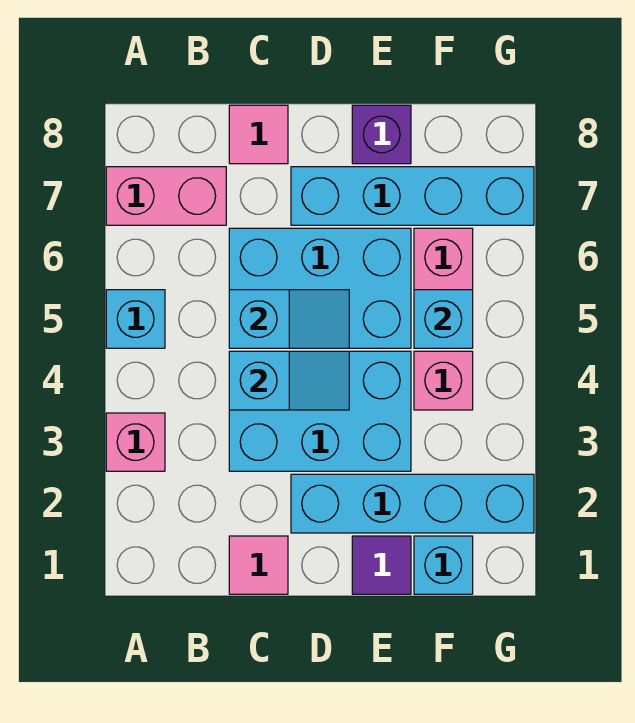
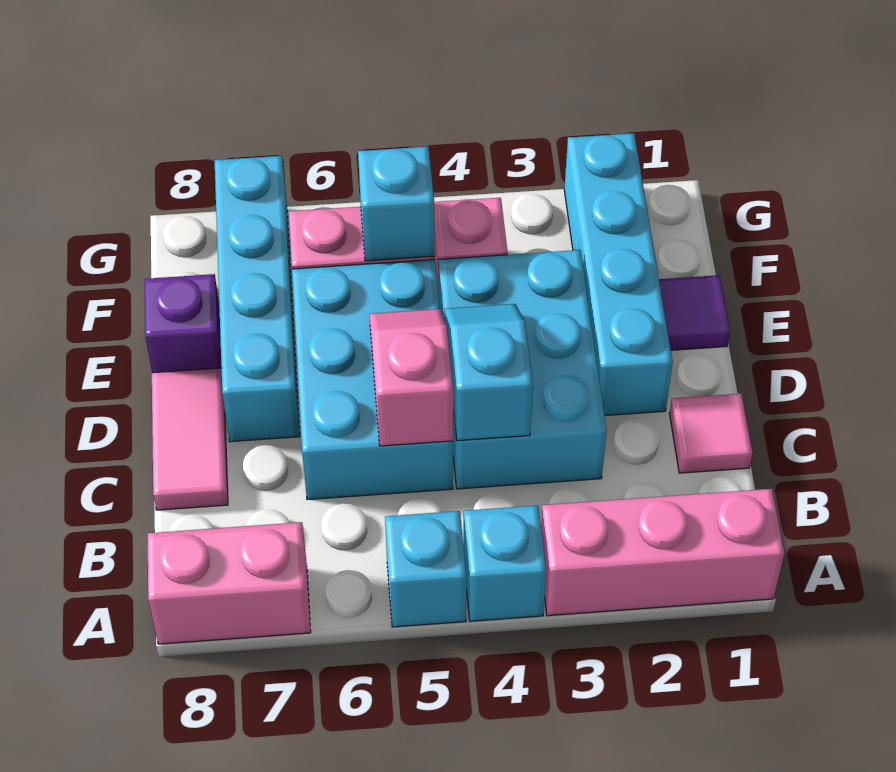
pink brick A3 level 1 -> pink brick A1:A3 level 1
pink brick A7:B7 level 1 -> pink brick A7:A8 level 1
cyan slope C5:D5 level 2 top C -> pink slope C5:D5 level 2 top C
pink tile C8 level 1 -> pink tile C8:D8 level 1
cyan brick F1 level 1 -> cyan brick A4 level 1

Problem to work on >> When a line above contains the string "pink", copy that line.

Response area >>
pink brick A3 level 1 -> pink brick A1:A3 level 1
pink brick A7:B7 level 1 -> pink brick A7:A8 level 1
cyan slope C5:D5 level 2 top C -> pink slope C5:D5 level 2 top C
pink tile C8 level 1 -> pink tile C8:D8 level 1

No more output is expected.